WHAT IS REQUIRED —
The data below holds a line containing "(506, 245) = (227, 485): grey" and a line containing "(426, 509) = (364, 382): grey"; please quote exactly those two lines and every line between them, and nothing else.

DATA EXTRACT —
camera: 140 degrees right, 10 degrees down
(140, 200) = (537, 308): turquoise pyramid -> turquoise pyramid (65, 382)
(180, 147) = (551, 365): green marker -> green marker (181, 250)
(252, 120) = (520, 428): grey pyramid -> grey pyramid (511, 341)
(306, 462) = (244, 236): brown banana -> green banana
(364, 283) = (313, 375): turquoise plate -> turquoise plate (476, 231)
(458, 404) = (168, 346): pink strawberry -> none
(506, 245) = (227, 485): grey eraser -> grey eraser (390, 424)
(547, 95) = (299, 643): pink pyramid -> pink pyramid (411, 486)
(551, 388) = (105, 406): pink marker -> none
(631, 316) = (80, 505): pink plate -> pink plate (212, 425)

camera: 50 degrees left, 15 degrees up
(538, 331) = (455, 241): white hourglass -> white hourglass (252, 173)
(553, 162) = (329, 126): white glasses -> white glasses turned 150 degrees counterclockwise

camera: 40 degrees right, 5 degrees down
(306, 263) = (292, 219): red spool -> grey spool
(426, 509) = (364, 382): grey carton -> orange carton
* * *
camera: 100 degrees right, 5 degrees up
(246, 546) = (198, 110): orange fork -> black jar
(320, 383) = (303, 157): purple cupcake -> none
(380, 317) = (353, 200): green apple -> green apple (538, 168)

RESPONSE TO THIS EXERCISE —
(506, 245) = (227, 485): grey eraser -> grey eraser (390, 424)
(547, 95) = (299, 643): pink pyramid -> pink pyramid (411, 486)
(551, 388) = (105, 406): pink marker -> none
(631, 316) = (80, 505): pink plate -> pink plate (212, 425)

camera: 50 degrees left, 15 degrees up
(538, 331) = (455, 241): white hourglass -> white hourglass (252, 173)
(553, 162) = (329, 126): white glasses -> white glasses turned 150 degrees counterclockwise

camera: 40 degrees right, 5 degrees down
(306, 263) = (292, 219): red spool -> grey spool
(426, 509) = (364, 382): grey carton -> orange carton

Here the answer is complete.